*EXERCISE BRIEF*: Instruction for the entries that follow: retype exactly the lines from the line with "C17: 22nF (GND, IN) -> none" to the line with "D1: diode 1N914", both included, and omit all others.

Items listed in a dataset:
********************

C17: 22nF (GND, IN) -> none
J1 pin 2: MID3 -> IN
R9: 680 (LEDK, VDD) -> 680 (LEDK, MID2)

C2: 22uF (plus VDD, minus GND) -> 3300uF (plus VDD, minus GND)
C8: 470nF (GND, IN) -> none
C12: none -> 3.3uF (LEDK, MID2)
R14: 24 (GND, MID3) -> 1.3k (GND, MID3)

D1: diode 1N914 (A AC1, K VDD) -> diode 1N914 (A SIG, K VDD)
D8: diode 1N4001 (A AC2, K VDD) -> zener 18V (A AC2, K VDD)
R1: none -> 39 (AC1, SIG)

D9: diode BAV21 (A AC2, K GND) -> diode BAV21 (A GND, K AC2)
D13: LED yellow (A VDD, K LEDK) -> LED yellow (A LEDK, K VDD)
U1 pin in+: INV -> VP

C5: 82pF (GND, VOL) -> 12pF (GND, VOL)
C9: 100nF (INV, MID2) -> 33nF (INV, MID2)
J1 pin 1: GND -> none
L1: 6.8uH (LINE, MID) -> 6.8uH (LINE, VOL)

********************

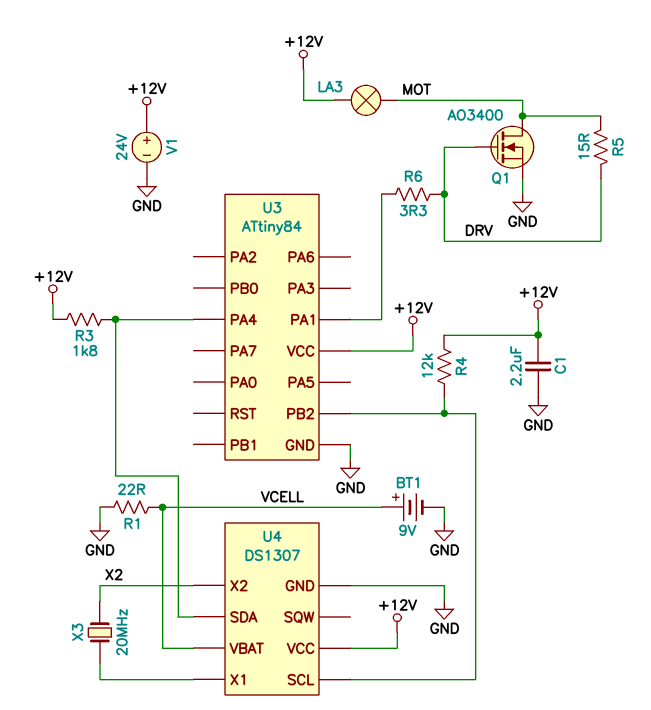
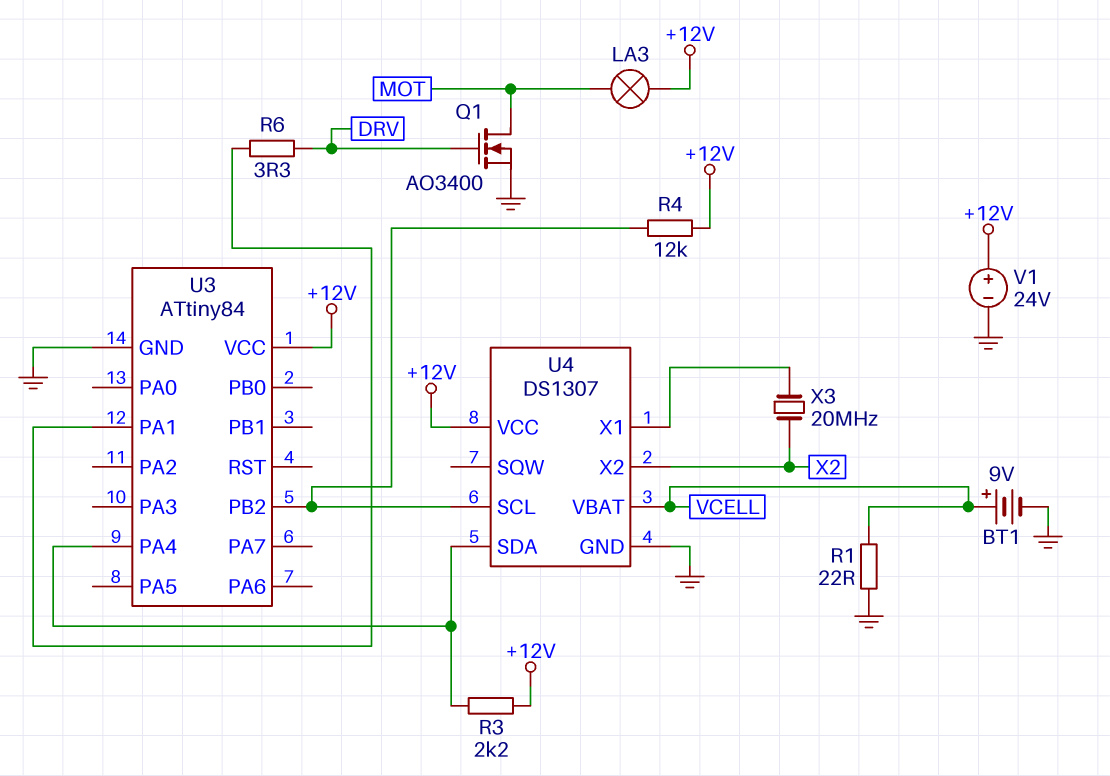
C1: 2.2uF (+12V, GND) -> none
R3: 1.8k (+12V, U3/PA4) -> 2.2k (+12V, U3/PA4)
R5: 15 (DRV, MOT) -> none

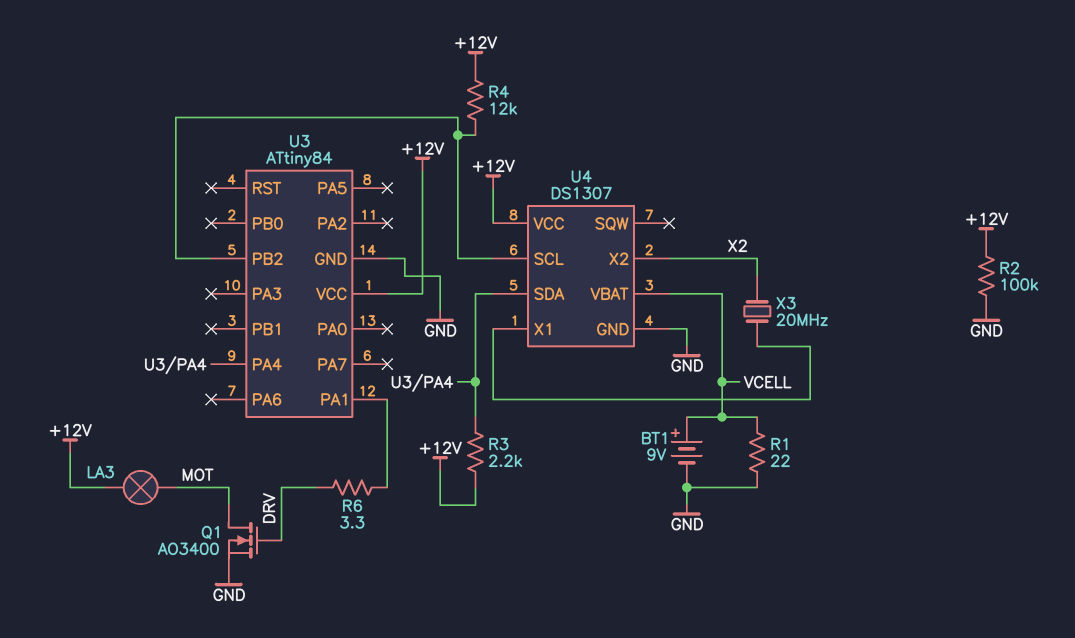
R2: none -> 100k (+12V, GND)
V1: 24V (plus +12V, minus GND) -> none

********************

*OUTPUT FOR THIS EXERCISE*:
C17: 22nF (GND, IN) -> none
J1 pin 2: MID3 -> IN
R9: 680 (LEDK, VDD) -> 680 (LEDK, MID2)

C2: 22uF (plus VDD, minus GND) -> 3300uF (plus VDD, minus GND)
C8: 470nF (GND, IN) -> none
C12: none -> 3.3uF (LEDK, MID2)
R14: 24 (GND, MID3) -> 1.3k (GND, MID3)

D1: diode 1N914 (A AC1, K VDD) -> diode 1N914 (A SIG, K VDD)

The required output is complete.